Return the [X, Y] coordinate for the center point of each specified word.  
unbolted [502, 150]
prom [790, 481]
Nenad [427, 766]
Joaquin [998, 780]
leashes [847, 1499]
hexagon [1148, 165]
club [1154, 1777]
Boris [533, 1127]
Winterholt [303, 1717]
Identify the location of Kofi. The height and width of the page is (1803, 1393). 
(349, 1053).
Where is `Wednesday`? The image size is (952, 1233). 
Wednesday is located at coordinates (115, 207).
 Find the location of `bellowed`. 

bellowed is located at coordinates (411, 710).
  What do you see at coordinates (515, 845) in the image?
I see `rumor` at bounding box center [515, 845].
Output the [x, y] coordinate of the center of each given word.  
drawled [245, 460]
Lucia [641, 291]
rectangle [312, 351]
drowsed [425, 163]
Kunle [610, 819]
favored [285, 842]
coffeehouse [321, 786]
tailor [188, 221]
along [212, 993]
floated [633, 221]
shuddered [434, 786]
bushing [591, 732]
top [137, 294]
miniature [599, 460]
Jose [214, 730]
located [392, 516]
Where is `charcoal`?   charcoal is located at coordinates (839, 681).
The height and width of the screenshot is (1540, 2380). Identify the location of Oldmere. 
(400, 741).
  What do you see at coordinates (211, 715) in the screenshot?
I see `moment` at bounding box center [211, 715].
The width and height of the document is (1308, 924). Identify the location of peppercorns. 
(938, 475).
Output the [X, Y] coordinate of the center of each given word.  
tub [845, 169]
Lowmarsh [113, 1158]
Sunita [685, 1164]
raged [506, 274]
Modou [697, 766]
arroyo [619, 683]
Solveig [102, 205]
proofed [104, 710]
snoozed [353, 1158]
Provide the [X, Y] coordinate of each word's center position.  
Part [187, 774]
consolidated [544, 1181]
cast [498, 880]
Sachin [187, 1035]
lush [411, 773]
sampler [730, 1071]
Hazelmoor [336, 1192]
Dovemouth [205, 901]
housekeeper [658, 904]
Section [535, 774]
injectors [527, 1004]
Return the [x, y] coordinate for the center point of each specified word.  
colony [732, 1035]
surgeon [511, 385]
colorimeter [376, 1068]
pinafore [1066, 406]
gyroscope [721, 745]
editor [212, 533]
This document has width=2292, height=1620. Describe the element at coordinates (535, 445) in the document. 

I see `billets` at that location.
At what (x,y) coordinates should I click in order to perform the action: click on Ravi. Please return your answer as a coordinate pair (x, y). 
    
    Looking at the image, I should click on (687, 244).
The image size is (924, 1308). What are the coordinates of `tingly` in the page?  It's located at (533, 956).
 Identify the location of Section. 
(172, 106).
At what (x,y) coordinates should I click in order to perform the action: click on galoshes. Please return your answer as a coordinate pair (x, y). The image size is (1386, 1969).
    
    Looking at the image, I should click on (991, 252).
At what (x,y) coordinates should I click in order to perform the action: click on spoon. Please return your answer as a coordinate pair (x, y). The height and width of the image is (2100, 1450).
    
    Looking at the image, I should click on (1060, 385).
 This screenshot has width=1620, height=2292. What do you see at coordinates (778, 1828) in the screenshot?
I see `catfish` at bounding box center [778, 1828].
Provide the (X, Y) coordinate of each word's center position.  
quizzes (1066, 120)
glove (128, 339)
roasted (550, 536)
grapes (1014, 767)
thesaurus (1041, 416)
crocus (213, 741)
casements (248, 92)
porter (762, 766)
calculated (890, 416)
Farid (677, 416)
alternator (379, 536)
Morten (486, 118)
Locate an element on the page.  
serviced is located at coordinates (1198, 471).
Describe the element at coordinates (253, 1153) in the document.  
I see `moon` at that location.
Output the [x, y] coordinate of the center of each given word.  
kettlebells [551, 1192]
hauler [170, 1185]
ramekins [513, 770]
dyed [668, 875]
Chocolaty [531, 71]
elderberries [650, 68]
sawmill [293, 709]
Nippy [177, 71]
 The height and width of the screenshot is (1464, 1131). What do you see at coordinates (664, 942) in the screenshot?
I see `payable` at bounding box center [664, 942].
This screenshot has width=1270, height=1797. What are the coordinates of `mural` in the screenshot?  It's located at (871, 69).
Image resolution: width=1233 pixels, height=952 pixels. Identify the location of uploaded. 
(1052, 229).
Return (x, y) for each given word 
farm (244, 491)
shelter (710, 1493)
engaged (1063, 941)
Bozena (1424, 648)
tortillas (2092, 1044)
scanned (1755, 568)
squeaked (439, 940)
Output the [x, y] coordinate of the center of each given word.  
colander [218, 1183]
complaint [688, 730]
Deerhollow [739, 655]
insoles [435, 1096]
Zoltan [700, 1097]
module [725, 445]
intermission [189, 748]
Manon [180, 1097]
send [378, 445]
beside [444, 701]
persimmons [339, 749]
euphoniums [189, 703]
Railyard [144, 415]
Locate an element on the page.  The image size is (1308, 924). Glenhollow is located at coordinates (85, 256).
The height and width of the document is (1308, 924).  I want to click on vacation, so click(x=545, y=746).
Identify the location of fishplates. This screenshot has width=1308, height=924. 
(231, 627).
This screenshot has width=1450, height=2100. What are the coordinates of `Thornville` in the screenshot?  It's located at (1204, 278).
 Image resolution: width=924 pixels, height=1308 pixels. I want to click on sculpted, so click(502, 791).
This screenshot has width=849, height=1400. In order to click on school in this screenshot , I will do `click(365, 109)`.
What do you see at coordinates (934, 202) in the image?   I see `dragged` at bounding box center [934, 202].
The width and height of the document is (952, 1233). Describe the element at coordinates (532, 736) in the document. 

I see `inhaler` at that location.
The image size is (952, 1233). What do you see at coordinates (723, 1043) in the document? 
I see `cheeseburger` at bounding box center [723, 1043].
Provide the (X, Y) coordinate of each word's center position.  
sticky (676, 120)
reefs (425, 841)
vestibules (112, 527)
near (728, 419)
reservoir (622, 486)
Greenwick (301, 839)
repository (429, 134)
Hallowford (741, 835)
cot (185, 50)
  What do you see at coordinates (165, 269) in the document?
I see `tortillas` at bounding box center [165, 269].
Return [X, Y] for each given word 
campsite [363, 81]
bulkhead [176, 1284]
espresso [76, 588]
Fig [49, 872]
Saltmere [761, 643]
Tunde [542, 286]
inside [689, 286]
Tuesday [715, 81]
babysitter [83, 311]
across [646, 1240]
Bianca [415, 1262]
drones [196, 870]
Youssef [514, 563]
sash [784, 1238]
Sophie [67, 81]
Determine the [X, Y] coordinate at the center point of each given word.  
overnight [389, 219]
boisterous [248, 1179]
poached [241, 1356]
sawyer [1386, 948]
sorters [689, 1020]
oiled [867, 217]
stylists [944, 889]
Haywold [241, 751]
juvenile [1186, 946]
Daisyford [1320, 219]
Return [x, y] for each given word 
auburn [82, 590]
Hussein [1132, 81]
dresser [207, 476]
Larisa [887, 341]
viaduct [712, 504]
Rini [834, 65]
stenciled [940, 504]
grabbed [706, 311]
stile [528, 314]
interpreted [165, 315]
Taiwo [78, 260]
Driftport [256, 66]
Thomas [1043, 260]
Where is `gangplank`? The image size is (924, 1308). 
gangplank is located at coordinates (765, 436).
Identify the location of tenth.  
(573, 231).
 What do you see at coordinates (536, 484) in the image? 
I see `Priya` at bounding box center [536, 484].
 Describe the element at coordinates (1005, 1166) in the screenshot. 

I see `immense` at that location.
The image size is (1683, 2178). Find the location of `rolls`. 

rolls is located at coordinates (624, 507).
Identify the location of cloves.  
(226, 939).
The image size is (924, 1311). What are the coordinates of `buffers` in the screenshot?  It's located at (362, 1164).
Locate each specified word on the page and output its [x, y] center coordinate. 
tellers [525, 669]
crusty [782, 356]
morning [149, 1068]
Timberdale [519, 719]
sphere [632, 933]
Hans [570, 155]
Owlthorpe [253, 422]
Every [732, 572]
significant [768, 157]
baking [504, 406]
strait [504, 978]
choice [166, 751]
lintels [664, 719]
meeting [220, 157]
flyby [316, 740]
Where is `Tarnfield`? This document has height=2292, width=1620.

◆ Short problem
Can you copy the records verbatim, starting with the line that contains "The width and height of the document is (1308, 924)." and continuing through the line that contains "lush [411, 773]"?

◆ Response for this exercise
The width and height of the document is (1308, 924). Identify the location of peppercorns. 
(938, 475).
Output the [X, Y] coordinate of the center of each given word.  
tub [845, 169]
Lowmarsh [113, 1158]
Sunita [685, 1164]
raged [506, 274]
Modou [697, 766]
arroyo [619, 683]
Solveig [102, 205]
proofed [104, 710]
snoozed [353, 1158]
Provide the [X, Y] coordinate of each word's center position.  
Part [187, 774]
consolidated [544, 1181]
cast [498, 880]
Sachin [187, 1035]
lush [411, 773]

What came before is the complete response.